* Work order
Filter the material below down to the lines with the word "purple" and give those lines.

* Supplied data
________________________

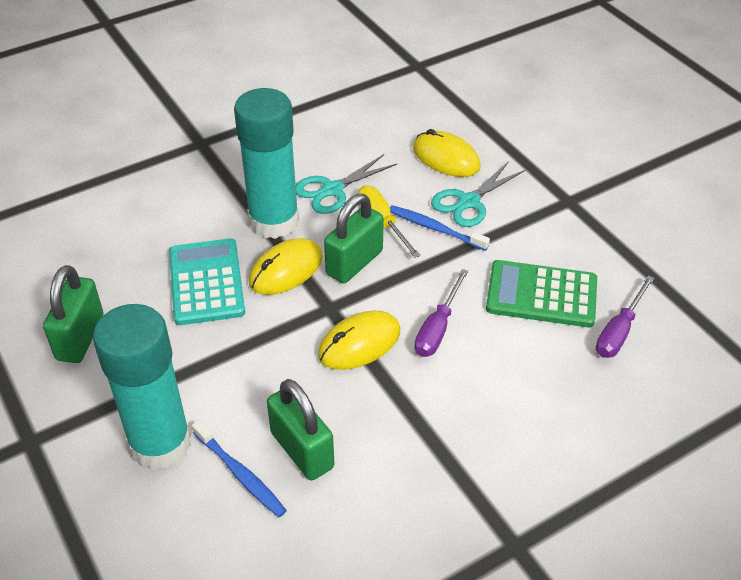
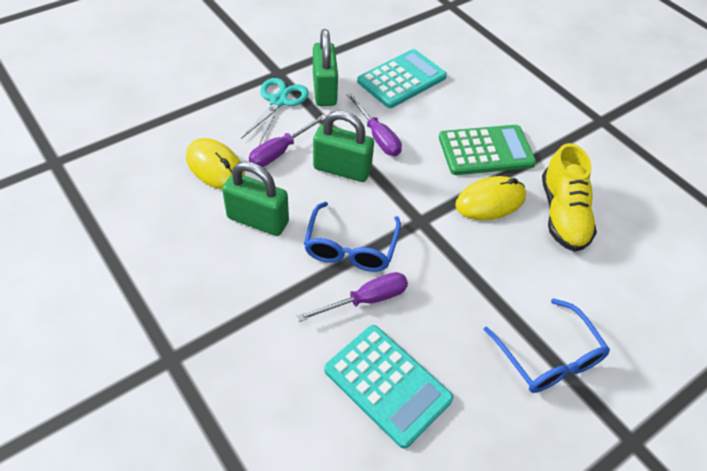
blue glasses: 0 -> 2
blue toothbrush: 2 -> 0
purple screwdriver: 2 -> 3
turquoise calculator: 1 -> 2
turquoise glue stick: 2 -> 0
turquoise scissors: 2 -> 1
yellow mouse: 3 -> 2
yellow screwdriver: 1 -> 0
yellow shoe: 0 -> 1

________________________

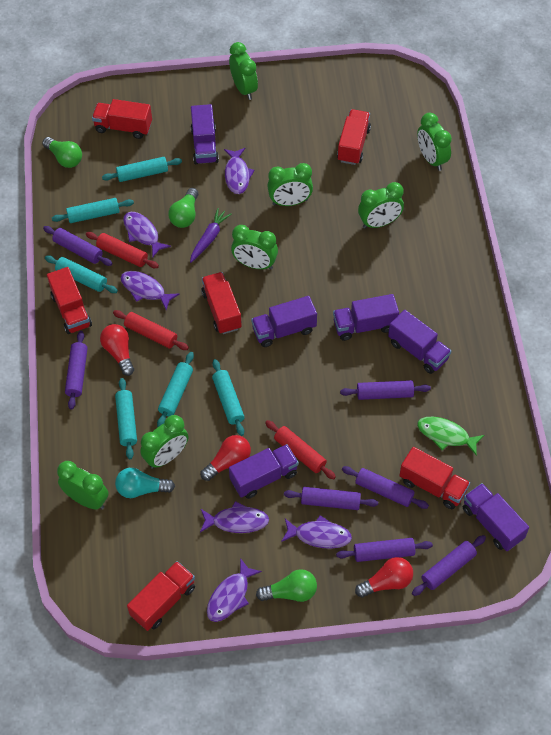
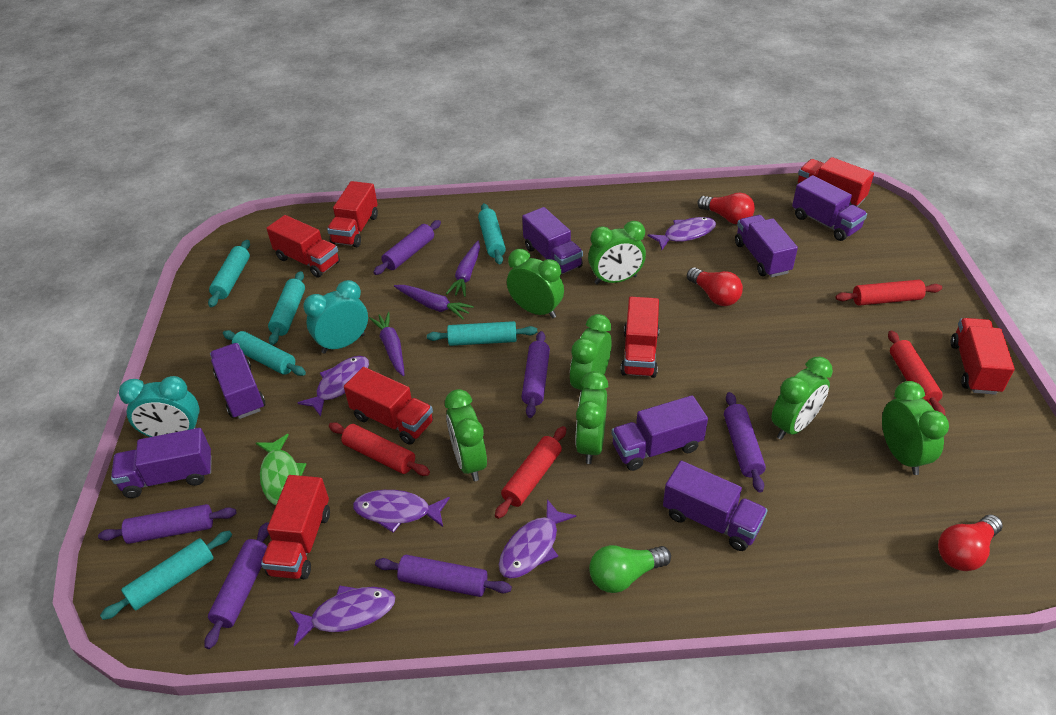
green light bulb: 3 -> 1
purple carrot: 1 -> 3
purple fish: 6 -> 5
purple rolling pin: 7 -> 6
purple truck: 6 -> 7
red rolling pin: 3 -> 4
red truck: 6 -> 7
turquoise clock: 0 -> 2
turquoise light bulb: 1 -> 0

________________________

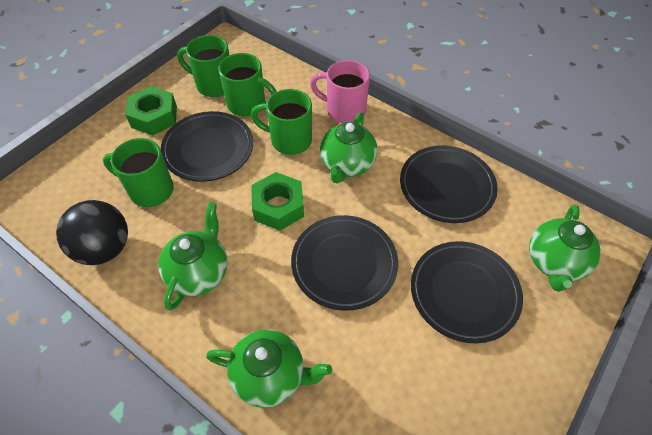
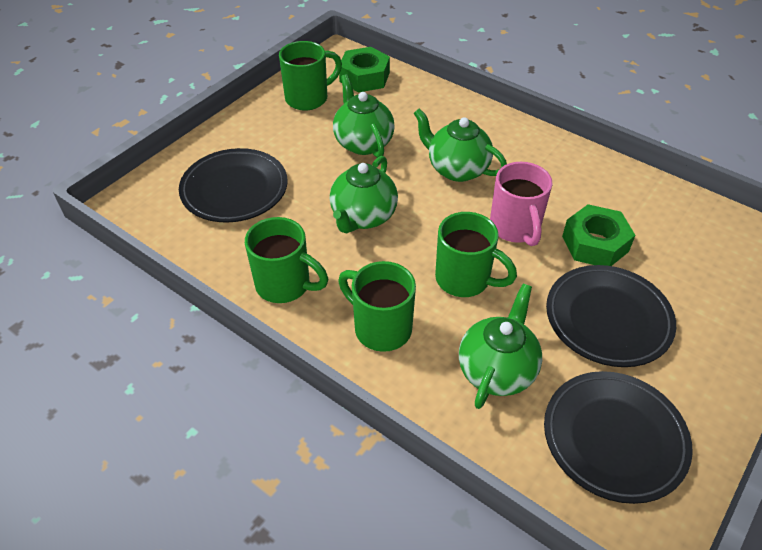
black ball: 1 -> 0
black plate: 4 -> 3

________________________

* Answer to this task
purple screwdriver: 2 -> 3
purple carrot: 1 -> 3
purple fish: 6 -> 5
purple rolling pin: 7 -> 6
purple truck: 6 -> 7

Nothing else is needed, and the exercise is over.